REQUIREMENT –
In the entries below, filter for the word "pyramid" and copy every matching line.

DATA RECORDS –
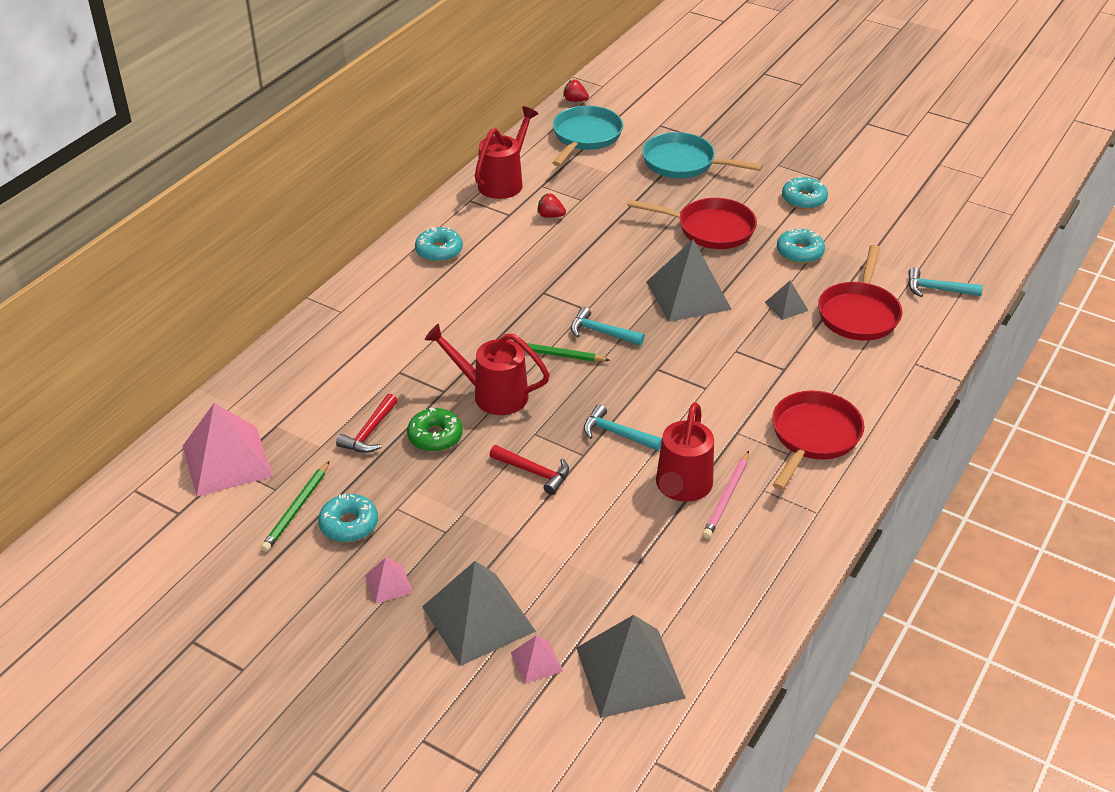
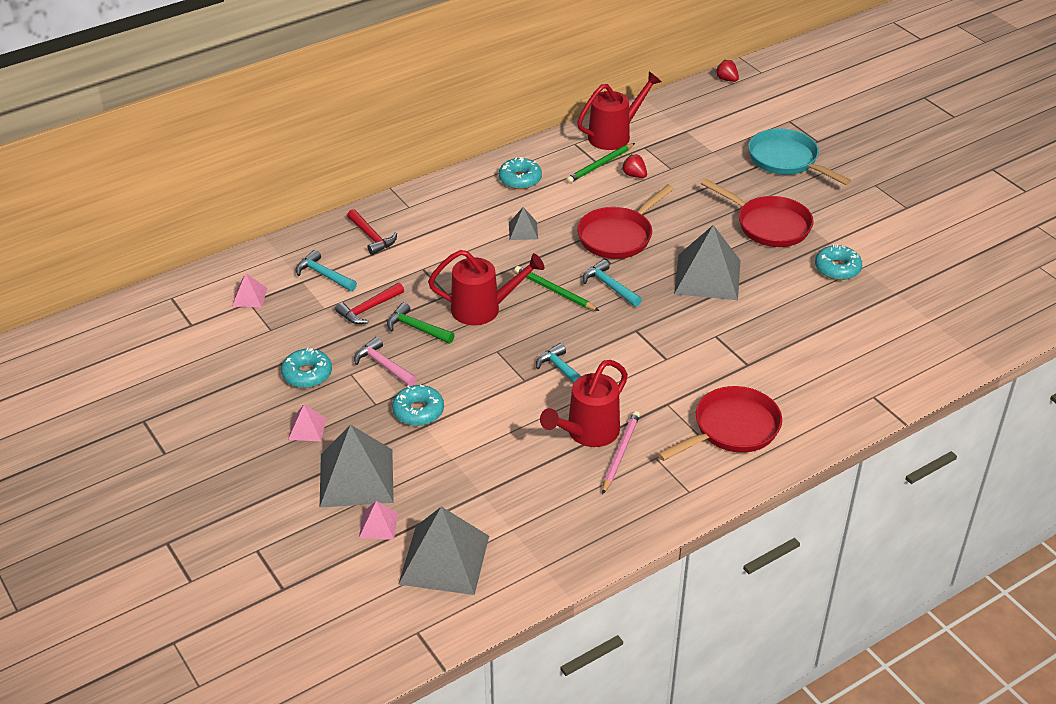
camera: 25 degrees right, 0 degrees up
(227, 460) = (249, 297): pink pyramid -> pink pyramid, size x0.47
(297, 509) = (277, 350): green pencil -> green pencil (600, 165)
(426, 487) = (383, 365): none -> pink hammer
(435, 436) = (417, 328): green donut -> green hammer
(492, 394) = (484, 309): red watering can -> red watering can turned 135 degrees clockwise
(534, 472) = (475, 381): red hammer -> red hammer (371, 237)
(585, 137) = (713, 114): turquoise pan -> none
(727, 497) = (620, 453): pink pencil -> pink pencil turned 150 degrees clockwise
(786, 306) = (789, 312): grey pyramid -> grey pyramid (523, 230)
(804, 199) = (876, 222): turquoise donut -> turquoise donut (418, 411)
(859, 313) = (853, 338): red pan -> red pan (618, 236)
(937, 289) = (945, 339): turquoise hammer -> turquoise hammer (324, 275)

RESPONSE TO THE EXERCISE –
(227, 460) = (249, 297): pink pyramid -> pink pyramid, size x0.47
(786, 306) = (789, 312): grey pyramid -> grey pyramid (523, 230)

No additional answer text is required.